Assignment:
Would you please transcribe, exactly as written, the lines of the entries below starting at the one that holds "orange traffic cone" and ending at the one that holds "purple stacking toy [497,398,581,500]", both included?

Provided material:
------------
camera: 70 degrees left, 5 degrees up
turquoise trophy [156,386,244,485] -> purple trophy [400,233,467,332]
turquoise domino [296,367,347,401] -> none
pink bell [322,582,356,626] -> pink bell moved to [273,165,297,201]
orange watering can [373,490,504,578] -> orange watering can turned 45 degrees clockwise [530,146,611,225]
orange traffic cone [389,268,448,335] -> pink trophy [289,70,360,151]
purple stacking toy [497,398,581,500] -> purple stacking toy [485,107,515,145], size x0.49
------------
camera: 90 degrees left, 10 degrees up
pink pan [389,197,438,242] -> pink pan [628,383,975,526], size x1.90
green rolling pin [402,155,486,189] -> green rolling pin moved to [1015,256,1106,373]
------------
Completed exercise:
orange traffic cone [389,268,448,335] -> pink trophy [289,70,360,151]
purple stacking toy [497,398,581,500] -> purple stacking toy [485,107,515,145], size x0.49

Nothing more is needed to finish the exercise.